**Available data**.
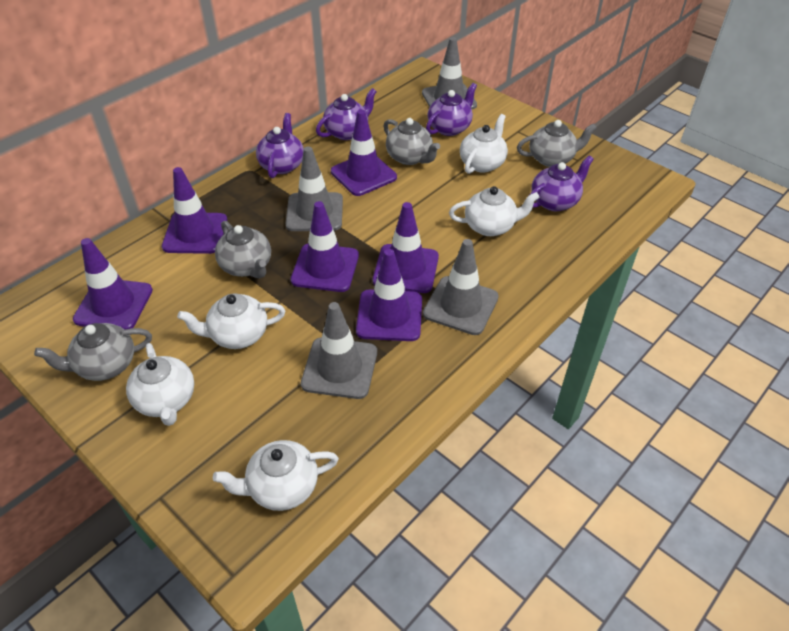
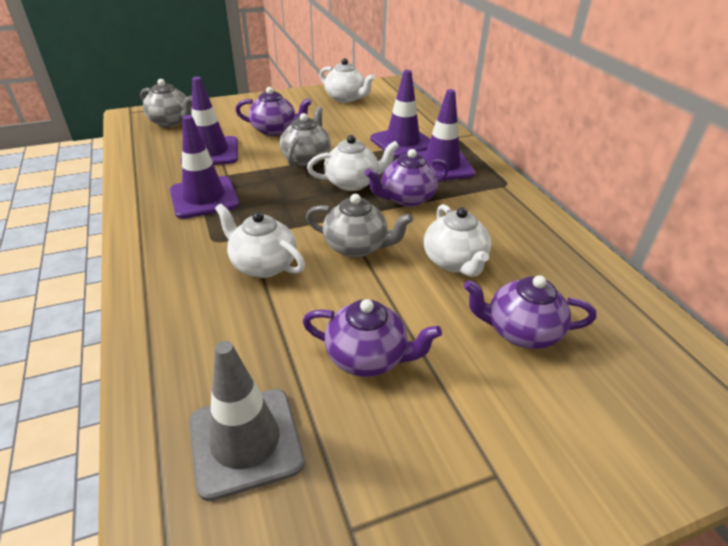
grey teapot: 4 -> 3
grey traffic cone: 4 -> 1
purple traffic cone: 6 -> 4
white teapot: 5 -> 4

**Exercise**.
Please output the entire listing above verbatim and omit its images.

**Response box**.
grey teapot: 4 -> 3
grey traffic cone: 4 -> 1
purple traffic cone: 6 -> 4
white teapot: 5 -> 4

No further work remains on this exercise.